··· Records shown

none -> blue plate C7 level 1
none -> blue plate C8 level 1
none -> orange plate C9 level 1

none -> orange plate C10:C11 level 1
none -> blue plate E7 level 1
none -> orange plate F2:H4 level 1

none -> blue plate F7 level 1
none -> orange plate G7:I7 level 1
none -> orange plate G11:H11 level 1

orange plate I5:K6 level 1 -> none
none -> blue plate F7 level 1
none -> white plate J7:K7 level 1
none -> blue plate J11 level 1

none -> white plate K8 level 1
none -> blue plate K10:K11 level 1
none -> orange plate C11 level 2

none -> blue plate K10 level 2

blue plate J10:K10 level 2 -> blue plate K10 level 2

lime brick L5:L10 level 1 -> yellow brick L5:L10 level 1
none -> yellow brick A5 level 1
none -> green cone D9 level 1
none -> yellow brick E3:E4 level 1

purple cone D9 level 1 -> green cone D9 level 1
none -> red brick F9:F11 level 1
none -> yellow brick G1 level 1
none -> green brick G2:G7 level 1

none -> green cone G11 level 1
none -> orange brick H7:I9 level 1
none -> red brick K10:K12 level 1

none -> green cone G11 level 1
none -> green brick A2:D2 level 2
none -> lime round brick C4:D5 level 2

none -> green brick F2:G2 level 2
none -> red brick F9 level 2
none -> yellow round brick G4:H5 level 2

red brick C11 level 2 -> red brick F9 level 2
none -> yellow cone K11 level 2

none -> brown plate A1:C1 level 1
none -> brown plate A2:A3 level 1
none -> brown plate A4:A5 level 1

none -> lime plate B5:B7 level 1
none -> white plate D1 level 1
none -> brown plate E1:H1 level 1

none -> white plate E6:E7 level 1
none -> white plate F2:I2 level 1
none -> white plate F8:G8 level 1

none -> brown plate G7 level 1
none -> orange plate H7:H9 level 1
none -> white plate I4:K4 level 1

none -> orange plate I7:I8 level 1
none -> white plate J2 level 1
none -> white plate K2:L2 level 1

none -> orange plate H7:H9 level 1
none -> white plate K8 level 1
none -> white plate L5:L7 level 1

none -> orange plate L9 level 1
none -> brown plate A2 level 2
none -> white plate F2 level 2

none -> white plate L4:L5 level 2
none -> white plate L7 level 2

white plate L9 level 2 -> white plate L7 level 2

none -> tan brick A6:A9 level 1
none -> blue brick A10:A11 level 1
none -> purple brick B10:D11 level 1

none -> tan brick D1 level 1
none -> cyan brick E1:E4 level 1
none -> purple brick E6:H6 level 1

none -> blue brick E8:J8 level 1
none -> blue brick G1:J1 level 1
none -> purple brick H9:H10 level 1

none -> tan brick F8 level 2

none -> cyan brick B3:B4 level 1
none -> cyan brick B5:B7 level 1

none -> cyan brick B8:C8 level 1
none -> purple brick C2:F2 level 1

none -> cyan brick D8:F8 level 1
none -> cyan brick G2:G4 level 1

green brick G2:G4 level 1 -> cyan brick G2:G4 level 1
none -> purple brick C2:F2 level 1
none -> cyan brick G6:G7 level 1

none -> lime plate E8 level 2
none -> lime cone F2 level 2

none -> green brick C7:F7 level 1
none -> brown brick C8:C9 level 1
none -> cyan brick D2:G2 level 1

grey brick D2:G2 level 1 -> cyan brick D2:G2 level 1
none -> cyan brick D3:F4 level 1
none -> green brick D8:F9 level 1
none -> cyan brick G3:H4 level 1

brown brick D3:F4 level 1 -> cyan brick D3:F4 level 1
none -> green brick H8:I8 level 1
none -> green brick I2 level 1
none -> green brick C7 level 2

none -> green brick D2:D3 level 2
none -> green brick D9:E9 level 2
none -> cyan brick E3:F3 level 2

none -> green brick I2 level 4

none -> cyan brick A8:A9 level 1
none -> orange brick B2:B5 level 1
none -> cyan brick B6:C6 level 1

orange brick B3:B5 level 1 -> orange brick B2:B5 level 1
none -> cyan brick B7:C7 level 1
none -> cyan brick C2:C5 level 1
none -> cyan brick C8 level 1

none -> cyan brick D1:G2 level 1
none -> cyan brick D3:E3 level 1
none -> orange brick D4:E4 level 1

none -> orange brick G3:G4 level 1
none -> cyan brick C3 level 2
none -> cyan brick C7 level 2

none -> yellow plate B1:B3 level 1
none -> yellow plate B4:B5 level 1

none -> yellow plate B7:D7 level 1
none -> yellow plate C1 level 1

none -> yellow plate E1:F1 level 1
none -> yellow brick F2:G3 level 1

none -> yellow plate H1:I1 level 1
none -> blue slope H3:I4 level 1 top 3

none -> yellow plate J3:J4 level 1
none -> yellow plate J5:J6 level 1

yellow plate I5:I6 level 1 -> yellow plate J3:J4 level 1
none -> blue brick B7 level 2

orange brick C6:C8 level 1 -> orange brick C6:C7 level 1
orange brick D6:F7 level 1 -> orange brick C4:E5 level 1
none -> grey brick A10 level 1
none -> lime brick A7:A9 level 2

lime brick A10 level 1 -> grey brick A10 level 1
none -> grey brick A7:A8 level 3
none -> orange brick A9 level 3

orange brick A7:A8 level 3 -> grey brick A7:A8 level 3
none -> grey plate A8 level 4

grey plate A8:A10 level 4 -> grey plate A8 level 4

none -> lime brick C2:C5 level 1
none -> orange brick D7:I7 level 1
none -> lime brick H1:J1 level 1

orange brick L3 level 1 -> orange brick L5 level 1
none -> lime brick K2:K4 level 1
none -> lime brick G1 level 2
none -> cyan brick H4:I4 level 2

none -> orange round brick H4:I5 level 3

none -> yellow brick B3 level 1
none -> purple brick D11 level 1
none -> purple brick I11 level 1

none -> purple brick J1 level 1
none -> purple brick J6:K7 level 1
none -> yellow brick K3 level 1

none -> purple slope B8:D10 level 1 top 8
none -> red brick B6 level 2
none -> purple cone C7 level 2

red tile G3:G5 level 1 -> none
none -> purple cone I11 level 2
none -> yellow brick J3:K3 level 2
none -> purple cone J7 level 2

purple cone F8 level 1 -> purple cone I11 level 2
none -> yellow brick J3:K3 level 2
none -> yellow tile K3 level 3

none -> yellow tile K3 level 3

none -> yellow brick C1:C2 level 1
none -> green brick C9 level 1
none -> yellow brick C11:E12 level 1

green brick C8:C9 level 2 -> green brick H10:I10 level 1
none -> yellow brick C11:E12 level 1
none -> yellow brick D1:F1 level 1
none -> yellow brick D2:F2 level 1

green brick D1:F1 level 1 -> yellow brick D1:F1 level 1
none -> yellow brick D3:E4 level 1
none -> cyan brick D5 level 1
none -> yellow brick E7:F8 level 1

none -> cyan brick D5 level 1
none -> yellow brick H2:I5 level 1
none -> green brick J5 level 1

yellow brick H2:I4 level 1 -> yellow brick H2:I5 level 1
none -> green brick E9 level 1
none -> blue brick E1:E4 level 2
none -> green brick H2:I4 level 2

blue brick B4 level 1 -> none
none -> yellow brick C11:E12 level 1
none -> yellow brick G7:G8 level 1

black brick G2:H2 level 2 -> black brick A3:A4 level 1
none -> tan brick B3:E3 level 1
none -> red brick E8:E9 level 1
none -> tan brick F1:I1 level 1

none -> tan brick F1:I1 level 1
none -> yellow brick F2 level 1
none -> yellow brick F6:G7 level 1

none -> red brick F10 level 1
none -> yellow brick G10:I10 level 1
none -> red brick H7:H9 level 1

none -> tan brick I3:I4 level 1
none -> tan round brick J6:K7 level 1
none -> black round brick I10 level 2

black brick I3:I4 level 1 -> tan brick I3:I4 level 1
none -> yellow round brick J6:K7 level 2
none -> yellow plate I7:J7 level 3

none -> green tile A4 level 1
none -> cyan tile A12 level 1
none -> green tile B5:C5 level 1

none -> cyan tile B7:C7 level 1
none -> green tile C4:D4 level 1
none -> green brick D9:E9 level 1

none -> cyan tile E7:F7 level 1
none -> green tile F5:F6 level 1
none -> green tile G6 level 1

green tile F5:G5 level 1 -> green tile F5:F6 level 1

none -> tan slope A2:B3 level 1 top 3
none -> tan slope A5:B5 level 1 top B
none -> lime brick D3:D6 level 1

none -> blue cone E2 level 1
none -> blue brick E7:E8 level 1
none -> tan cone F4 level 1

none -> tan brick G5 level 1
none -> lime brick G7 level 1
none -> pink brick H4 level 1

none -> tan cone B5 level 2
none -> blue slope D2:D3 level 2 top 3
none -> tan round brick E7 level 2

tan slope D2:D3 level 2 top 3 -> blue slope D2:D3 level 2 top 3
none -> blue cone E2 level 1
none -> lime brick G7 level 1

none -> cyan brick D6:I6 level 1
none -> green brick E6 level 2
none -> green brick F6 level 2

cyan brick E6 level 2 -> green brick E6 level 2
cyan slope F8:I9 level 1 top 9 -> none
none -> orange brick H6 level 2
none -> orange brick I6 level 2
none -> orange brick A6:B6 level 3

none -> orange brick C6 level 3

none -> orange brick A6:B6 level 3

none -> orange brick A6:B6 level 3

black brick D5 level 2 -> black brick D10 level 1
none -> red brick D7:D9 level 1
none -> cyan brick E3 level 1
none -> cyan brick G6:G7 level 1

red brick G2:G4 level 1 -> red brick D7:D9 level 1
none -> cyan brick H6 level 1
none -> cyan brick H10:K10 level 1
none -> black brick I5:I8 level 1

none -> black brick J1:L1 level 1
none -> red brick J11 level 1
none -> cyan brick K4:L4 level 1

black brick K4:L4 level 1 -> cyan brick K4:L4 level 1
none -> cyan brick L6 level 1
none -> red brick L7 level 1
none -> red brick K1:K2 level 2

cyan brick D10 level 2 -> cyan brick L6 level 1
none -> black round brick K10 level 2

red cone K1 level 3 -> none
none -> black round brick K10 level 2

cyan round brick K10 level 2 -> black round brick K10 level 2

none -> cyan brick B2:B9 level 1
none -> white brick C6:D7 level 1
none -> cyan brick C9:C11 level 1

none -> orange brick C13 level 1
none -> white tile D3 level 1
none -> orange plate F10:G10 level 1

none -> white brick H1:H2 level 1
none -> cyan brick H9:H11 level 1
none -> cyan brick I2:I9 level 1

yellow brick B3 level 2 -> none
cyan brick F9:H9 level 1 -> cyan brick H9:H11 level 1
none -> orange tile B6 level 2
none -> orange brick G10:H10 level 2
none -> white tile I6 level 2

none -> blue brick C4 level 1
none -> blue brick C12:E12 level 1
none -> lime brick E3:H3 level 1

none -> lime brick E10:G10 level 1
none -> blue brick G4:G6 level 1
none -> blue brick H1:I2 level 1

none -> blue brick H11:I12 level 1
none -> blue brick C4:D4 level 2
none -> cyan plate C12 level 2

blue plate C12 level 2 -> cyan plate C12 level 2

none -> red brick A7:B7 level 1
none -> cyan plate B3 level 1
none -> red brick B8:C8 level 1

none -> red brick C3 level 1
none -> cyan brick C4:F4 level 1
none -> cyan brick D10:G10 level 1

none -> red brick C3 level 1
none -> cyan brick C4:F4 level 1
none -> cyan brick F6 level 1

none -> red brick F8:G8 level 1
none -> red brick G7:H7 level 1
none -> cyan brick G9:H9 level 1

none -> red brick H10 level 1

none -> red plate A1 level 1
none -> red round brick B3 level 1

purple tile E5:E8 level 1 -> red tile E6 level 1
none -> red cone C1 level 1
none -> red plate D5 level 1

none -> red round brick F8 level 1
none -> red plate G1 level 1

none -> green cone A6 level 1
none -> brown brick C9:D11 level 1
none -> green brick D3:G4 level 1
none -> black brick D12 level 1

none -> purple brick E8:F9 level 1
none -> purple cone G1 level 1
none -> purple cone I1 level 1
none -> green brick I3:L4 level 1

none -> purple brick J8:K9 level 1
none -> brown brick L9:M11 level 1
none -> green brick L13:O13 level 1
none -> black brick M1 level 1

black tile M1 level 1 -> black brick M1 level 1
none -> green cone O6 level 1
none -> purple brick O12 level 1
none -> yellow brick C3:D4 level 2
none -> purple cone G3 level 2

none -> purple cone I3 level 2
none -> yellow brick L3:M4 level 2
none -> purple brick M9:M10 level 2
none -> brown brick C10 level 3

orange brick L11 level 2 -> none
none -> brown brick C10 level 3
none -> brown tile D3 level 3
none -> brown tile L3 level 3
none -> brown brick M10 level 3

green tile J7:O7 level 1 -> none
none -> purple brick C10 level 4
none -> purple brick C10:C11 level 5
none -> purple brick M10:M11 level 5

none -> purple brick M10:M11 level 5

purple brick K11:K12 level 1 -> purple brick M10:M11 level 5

······

| The task |
Where does the word "slope" appear in the records? Copy every line that holds it.

| Answer to the problem |
none -> blue slope H3:I4 level 1 top 3
none -> purple slope B8:D10 level 1 top 8
none -> tan slope A2:B3 level 1 top 3
none -> tan slope A5:B5 level 1 top B
none -> blue slope D2:D3 level 2 top 3
tan slope D2:D3 level 2 top 3 -> blue slope D2:D3 level 2 top 3
cyan slope F8:I9 level 1 top 9 -> none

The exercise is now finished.